====== Dataset content

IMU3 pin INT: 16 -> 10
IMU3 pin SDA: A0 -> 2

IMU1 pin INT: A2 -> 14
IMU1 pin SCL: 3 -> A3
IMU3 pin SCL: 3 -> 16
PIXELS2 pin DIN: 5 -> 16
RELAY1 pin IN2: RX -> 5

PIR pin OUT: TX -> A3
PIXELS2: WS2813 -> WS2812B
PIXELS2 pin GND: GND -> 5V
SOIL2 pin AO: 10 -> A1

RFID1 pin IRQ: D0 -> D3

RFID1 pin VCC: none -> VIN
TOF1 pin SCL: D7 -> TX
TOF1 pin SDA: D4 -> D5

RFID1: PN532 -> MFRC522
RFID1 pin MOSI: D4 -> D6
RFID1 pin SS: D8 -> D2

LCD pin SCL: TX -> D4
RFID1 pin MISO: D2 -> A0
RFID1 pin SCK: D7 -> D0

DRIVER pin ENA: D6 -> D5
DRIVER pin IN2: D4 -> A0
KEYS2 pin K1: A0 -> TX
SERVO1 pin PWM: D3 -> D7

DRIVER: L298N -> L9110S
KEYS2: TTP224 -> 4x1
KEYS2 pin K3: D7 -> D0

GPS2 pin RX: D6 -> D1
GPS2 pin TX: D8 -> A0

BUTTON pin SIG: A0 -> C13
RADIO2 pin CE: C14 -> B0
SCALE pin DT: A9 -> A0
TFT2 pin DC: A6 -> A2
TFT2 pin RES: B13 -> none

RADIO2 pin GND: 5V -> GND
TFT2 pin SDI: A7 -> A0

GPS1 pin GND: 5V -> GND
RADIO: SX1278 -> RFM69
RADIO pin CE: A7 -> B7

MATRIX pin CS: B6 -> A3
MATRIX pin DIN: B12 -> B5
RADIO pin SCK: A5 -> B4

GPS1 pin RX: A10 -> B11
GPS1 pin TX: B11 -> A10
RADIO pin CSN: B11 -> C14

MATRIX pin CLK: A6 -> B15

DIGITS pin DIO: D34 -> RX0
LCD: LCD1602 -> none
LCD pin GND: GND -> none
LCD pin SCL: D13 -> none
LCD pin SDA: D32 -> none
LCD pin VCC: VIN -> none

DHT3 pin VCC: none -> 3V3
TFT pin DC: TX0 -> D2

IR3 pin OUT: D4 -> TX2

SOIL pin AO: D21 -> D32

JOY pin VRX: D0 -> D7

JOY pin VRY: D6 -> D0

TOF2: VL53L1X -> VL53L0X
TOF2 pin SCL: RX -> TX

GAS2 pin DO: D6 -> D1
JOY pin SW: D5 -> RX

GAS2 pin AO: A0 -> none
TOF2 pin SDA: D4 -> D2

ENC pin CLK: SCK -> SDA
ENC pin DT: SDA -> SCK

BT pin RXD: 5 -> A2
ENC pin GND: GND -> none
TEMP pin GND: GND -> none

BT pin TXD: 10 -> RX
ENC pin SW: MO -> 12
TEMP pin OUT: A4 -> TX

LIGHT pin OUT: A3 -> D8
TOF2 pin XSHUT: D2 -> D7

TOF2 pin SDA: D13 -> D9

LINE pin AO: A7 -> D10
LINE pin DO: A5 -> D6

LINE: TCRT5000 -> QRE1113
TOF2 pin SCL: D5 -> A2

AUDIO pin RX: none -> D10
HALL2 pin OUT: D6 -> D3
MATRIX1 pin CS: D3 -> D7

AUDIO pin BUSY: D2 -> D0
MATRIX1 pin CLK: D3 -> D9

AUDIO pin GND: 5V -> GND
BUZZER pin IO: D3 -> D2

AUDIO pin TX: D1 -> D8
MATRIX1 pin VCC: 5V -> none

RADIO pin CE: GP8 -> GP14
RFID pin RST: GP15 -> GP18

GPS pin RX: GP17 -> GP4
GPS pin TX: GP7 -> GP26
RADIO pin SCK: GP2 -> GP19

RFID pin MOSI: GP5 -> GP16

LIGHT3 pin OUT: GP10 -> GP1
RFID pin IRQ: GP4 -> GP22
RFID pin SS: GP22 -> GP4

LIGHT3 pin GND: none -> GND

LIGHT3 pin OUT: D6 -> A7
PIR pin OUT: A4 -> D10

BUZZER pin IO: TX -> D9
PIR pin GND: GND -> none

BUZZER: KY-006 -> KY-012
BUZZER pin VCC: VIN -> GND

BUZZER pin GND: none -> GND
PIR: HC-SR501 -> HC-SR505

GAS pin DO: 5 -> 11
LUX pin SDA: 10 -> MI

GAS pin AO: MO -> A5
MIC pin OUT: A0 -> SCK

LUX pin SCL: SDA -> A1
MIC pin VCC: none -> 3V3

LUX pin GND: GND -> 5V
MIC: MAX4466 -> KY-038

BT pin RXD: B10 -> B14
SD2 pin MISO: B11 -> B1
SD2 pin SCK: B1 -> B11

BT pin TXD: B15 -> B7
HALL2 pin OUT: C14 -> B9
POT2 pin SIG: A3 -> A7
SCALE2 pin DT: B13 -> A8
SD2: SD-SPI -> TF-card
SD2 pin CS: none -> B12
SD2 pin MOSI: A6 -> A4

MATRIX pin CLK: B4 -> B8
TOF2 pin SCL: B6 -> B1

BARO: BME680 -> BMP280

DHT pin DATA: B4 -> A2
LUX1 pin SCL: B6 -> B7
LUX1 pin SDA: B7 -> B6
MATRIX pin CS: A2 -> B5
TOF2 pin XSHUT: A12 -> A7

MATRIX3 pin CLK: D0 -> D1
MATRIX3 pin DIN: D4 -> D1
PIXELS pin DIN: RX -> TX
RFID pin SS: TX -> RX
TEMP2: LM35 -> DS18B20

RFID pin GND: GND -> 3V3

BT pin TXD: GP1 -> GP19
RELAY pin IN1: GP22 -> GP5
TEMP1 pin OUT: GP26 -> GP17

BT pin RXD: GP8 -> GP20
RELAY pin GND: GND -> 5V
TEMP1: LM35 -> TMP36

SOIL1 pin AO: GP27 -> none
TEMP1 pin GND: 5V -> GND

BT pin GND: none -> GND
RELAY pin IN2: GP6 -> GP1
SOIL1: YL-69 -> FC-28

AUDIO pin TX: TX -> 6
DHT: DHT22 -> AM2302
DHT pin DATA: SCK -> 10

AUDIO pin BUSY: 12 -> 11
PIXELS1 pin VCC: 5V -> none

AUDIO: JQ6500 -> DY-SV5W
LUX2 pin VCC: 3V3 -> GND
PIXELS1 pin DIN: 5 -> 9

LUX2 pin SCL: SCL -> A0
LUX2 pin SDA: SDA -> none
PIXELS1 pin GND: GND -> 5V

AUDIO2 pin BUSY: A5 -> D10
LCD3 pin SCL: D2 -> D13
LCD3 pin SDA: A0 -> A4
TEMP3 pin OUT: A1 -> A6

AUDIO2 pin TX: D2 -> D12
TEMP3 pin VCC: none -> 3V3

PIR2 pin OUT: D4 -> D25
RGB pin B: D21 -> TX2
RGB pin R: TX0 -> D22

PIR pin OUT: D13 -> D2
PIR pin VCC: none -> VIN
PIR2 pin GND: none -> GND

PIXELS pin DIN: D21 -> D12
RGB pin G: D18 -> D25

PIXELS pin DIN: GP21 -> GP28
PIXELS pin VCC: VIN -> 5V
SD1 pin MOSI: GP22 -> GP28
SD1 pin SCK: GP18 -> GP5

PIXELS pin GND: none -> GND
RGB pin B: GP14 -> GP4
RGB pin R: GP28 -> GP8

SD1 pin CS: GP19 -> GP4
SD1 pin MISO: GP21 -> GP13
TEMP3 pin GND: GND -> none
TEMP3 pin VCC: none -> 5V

============

Please count up the lines above that include the string "MISO" and respond with the total alone.

3